■ YOUR ASSIGNMENT: For the word "rojo", return each line of the data in which it occurs.

■ GIVEN DATA:
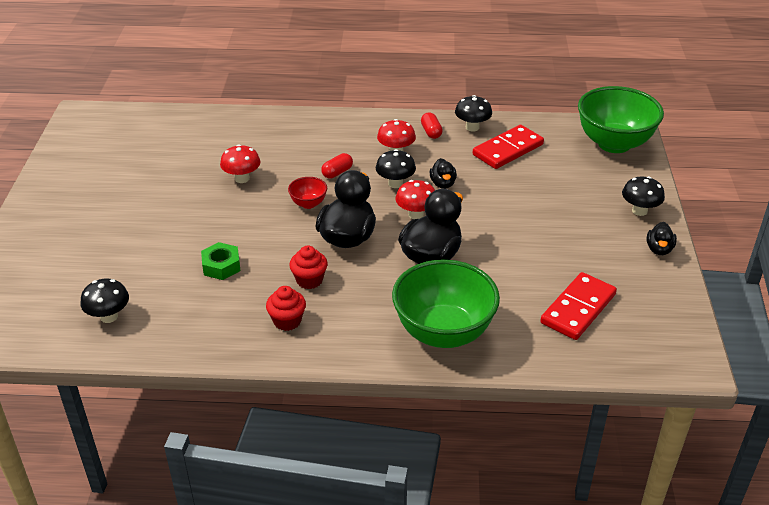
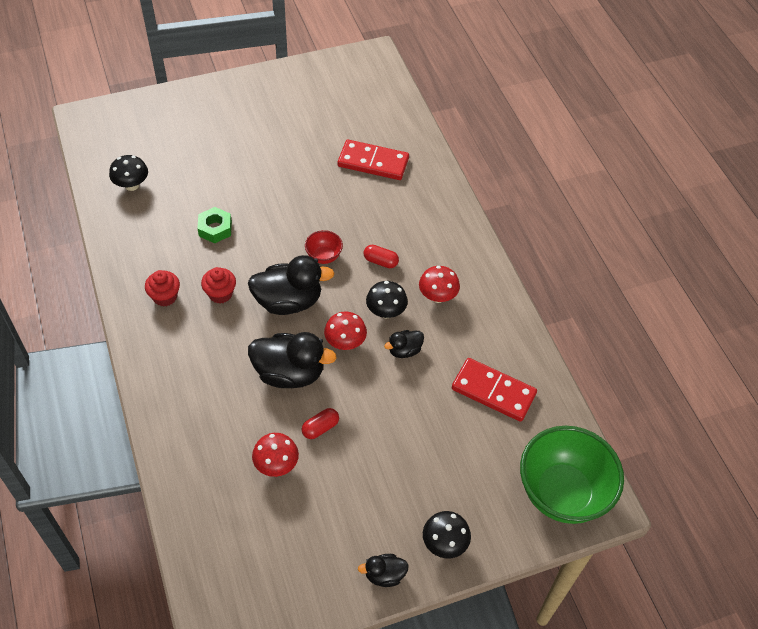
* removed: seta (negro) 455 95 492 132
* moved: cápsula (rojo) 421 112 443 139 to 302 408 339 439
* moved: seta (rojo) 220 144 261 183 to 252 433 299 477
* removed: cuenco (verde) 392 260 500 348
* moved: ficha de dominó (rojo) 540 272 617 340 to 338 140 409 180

■ RESPONSE FOR THIS EXERCISE:
* moved: cápsula (rojo) 421 112 443 139 to 302 408 339 439
* moved: seta (rojo) 220 144 261 183 to 252 433 299 477
* moved: ficha de dominó (rojo) 540 272 617 340 to 338 140 409 180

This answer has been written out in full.